## TASK BRIEF
Would you please repeat, word for word, only the lines from the one holding "camera: 60 degrees left, 10 degrees up" through the one holding "camera: 25 degrees right, 10 degrees down" in the material below, without the pictures?

··········

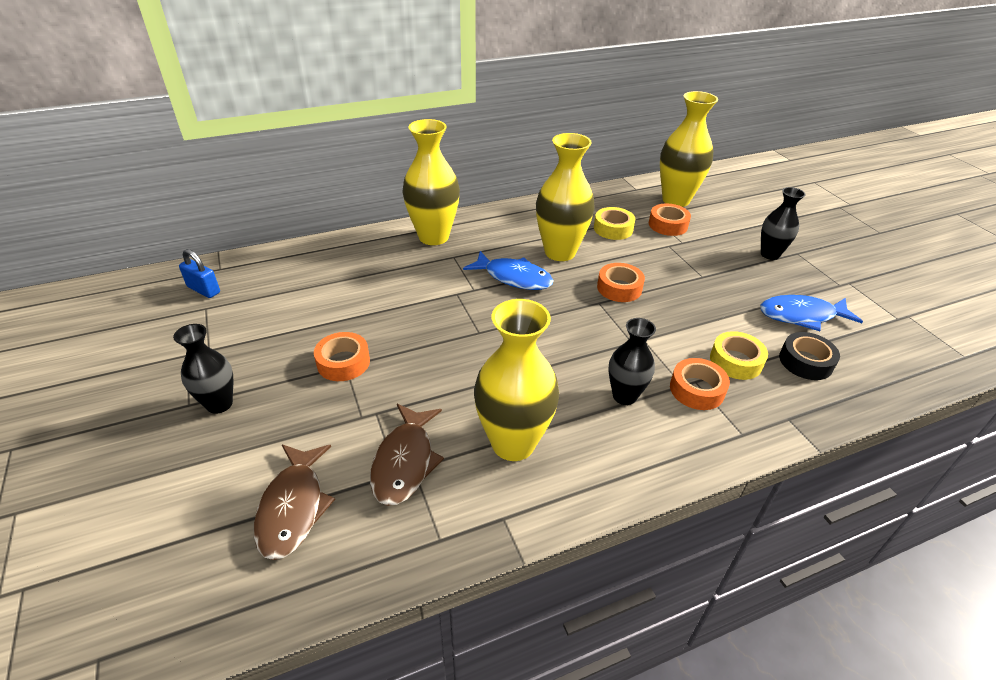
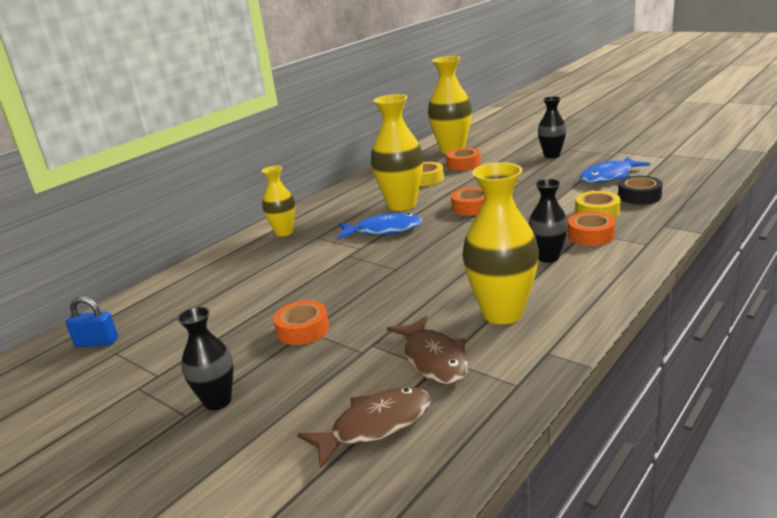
camera: 25 degrees left, 15 degrees down
brown fish [254,444,335,560] -> brown fish turned 90 degrees counterclockwise [297,387,431,469]
yellow vase [402,119,460,245] -> yellow vase [262,166,295,237], size x0.60

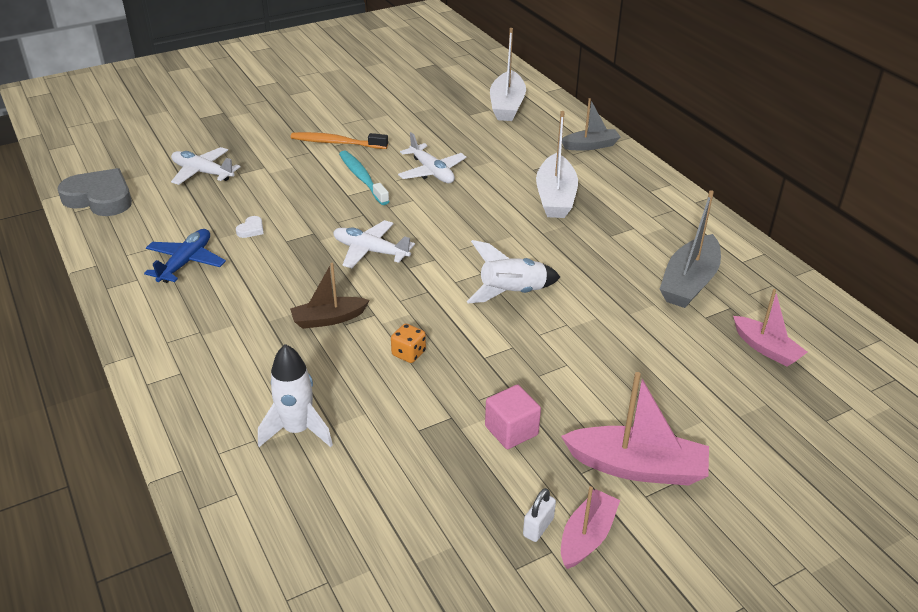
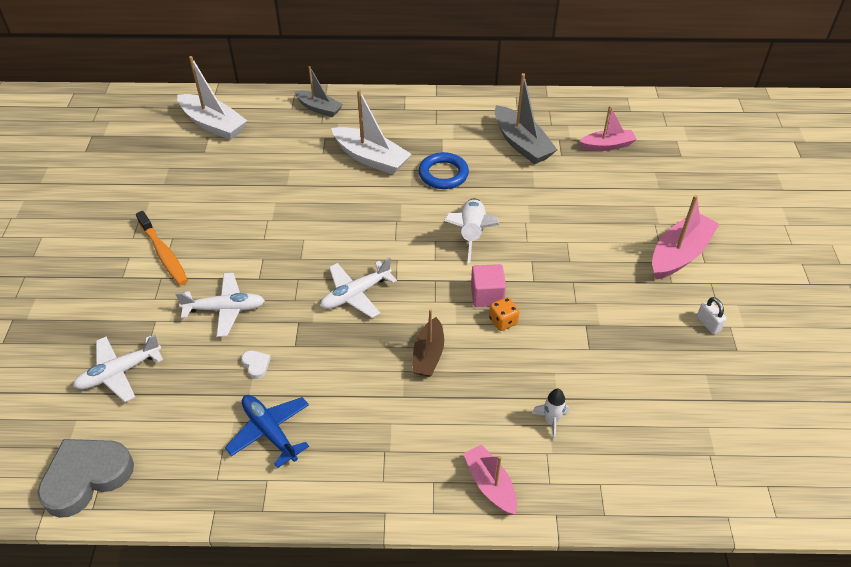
camera: 60 degrees left, 10 degrees up
white rocket [258,344,333,447] -> white rocket [532,389,569,441], size x0.60
orange toothbrush [291,132,388,149] -> orange toothbrush turned 75 degrees counterclockwise [136,211,188,285]
turquoise toothbrush [339,151,390,205] -> none
white plane [398,132,466,183] -> white plane moved to [175,273,265,337]
pink cube [485,385,541,449] -> pink cube moved to [471,264,506,307]
pink boat [561,486,620,569] -> pink boat moved to [463,444,517,515]
grey boat [562,98,621,150] -> grey boat turned 105 degrees clockwise [294,66,343,117]
none -> blue ring [419,152,469,189]

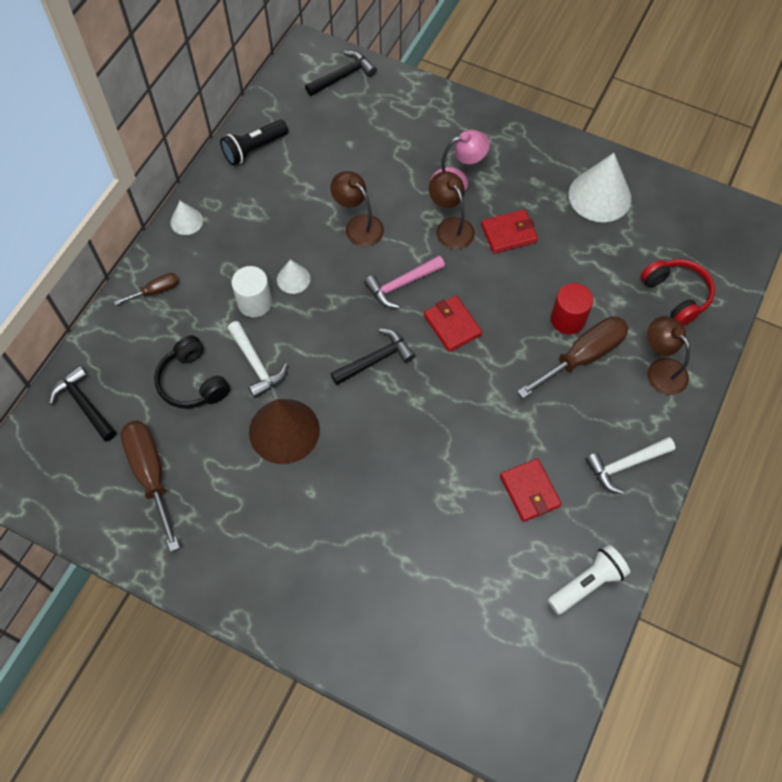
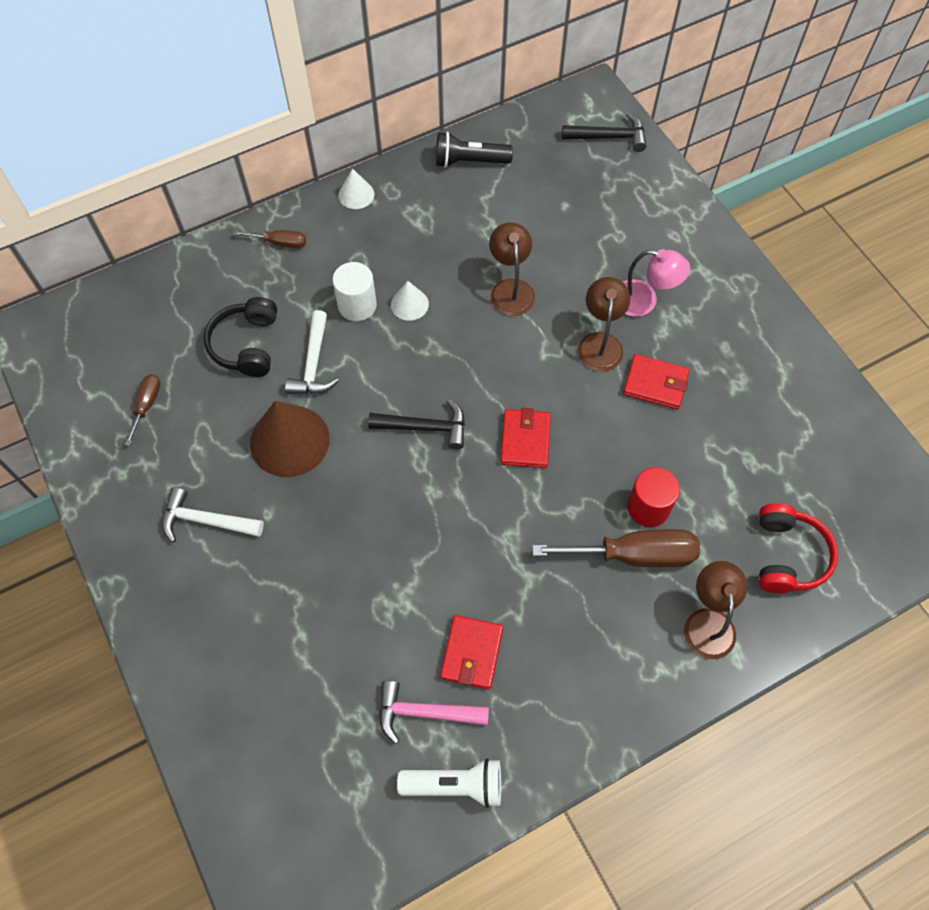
camera: 35 degrees right, 0 degrees up
black hammer [49,366,116,442] -> none
brown screwdriver [120,421,180,552] -> brown screwdriver [125,374,160,446], size x0.52
pink hammer [364,255,445,308] -> pink hammer moved to [379,681,489,744]
white cone [569,153,631,222] -> none
white hammer [585,437,675,494] -> white hammer moved to [162,487,264,543]

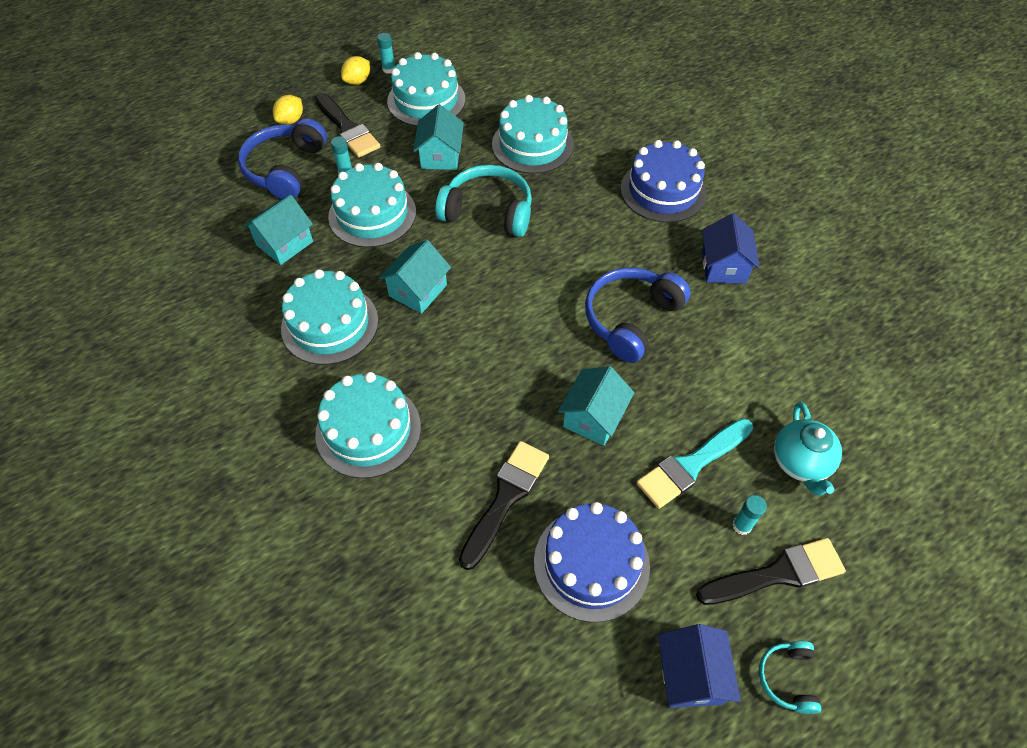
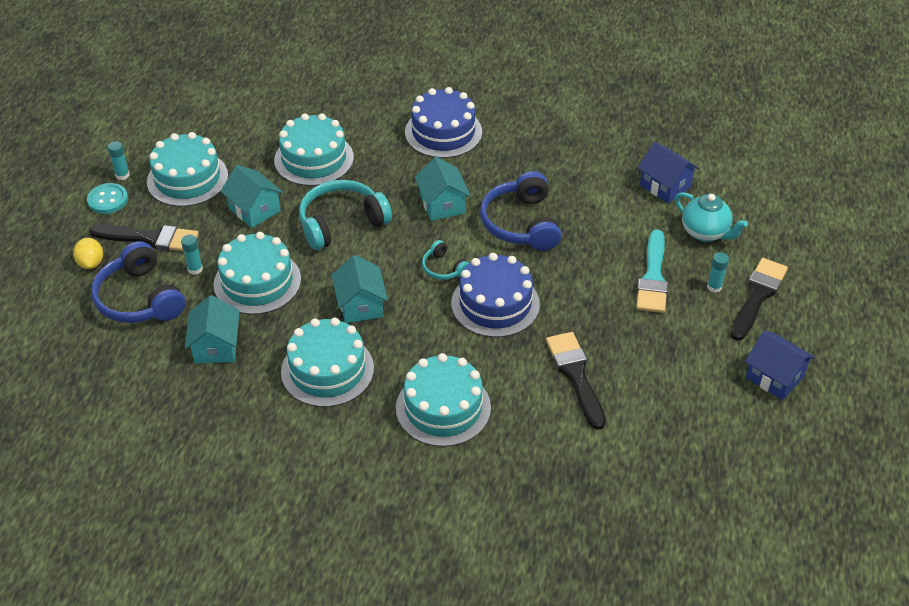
camera: 45 degrees left, 10 degrees down
yellow lemon [341,56,370,85] -> turquoise button [87,183,128,214]
blue cake [534,502,650,622] -> blue cake moved to [451,253,540,338]
turquoise house [558,366,634,446] -> turquoise house moved to [415,157,470,221]
blue house [702,213,760,284] -> blue house moved to [638,142,699,204]
turquoise headphones [759,641,821,714] -> turquoise headphones moved to [422,240,469,280]

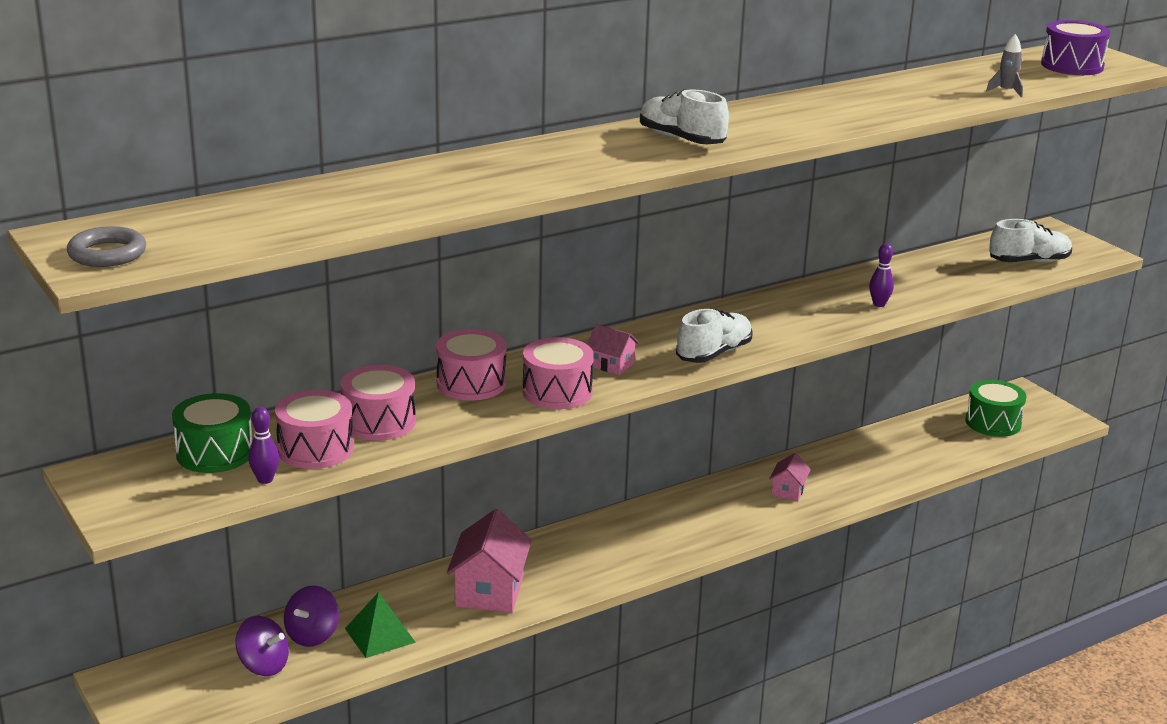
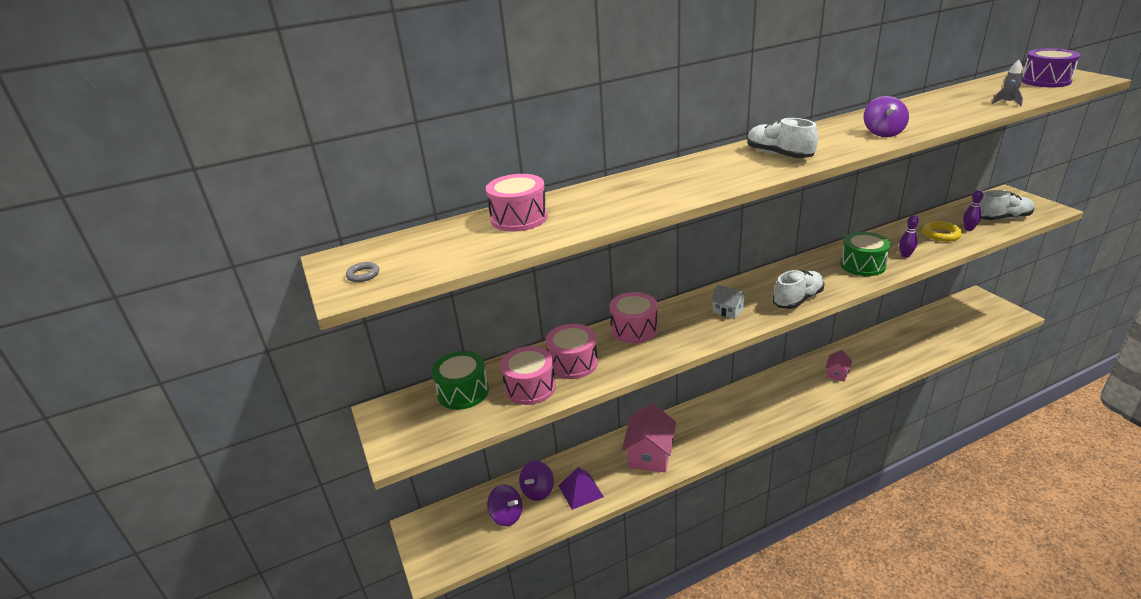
camera: 10 degrees right, 5 degrees up
grey ring [67,226,146,267] -> grey ring [346,262,379,282], size x0.58
purple bowling pin [248,407,279,484] -> purple bowling pin moved to [963,190,983,231]
green pyramid [345,592,416,658] -> purple pyramid [558,467,604,510]
pink drum [523,337,594,409] -> pink drum moved to [486,174,548,232]
pink house [587,324,639,375] -> white house [711,285,747,319]
green drum [965,380,1026,437] -> green drum moved to [840,232,891,276]
none -> purple spinning top [863,96,909,137]
none -> yellow ring [922,221,962,242]

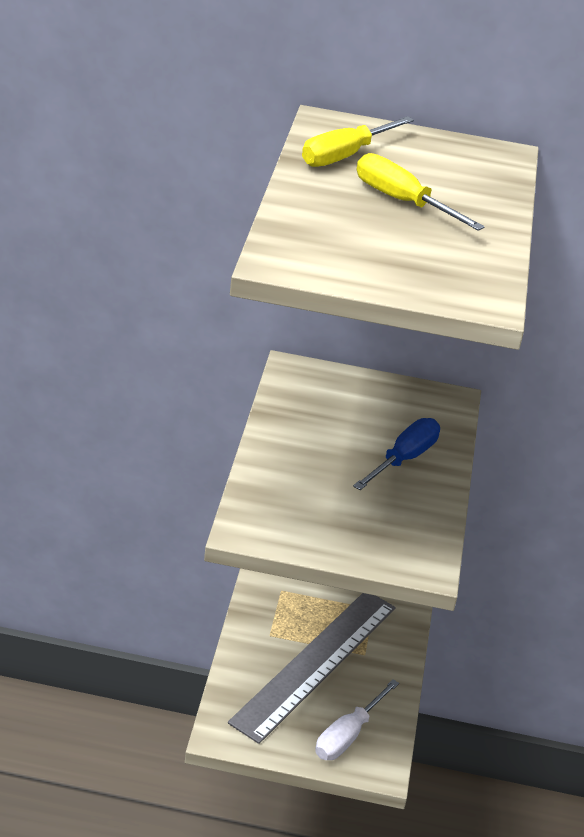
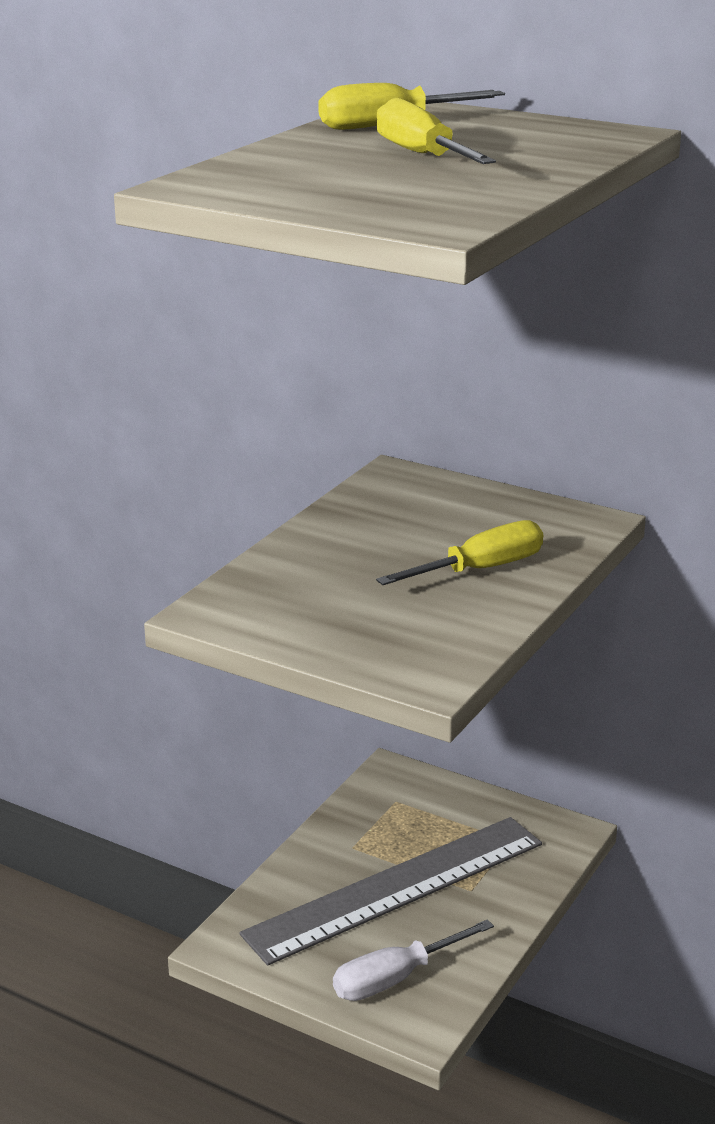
camera: 25 degrees right, 10 degrees down
blue screwdriver [353,418,440,490] -> yellow screwdriver [376,520,543,585]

··········

## PROBLEM SOLUTION
camera: 60 degrees left, 10 degrees up
white rocket [258,344,333,447] -> white rocket [532,389,569,441], size x0.60
orange toothbrush [291,132,388,149] -> orange toothbrush turned 75 degrees counterclockwise [136,211,188,285]
turquoise toothbrush [339,151,390,205] -> none
white plane [398,132,466,183] -> white plane moved to [175,273,265,337]
pink cube [485,385,541,449] -> pink cube moved to [471,264,506,307]
pink boat [561,486,620,569] -> pink boat moved to [463,444,517,515]
grey boat [562,98,621,150] -> grey boat turned 105 degrees clockwise [294,66,343,117]
none -> blue ring [419,152,469,189]

camera: 35 degrees right, 0 degrees up
black hammer [49,366,116,442] -> none
brown screwdriver [120,421,180,552] -> brown screwdriver [125,374,160,446], size x0.52
pink hammer [364,255,445,308] -> pink hammer moved to [379,681,489,744]
white cone [569,153,631,222] -> none
white hammer [585,437,675,494] -> white hammer moved to [162,487,264,543]

camera: 45 degrees left, 10 degrees down
yellow lemon [341,56,370,85] -> turquoise button [87,183,128,214]
blue cake [534,502,650,622] -> blue cake moved to [451,253,540,338]
turquoise house [558,366,634,446] -> turquoise house moved to [415,157,470,221]
blue house [702,213,760,284] -> blue house moved to [638,142,699,204]
turquoise headphones [759,641,821,714] -> turquoise headphones moved to [422,240,469,280]

camera: 10 degrees right, 5 degrees up
grey ring [67,226,146,267] -> grey ring [346,262,379,282], size x0.58
purple bowling pin [248,407,279,484] -> purple bowling pin moved to [963,190,983,231]
green pyramid [345,592,416,658] -> purple pyramid [558,467,604,510]
pink drum [523,337,594,409] -> pink drum moved to [486,174,548,232]
pink house [587,324,639,375] -> white house [711,285,747,319]
green drum [965,380,1026,437] -> green drum moved to [840,232,891,276]
none -> purple spinning top [863,96,909,137]
none -> yellow ring [922,221,962,242]

camera: 25 degrees right, 10 degrees down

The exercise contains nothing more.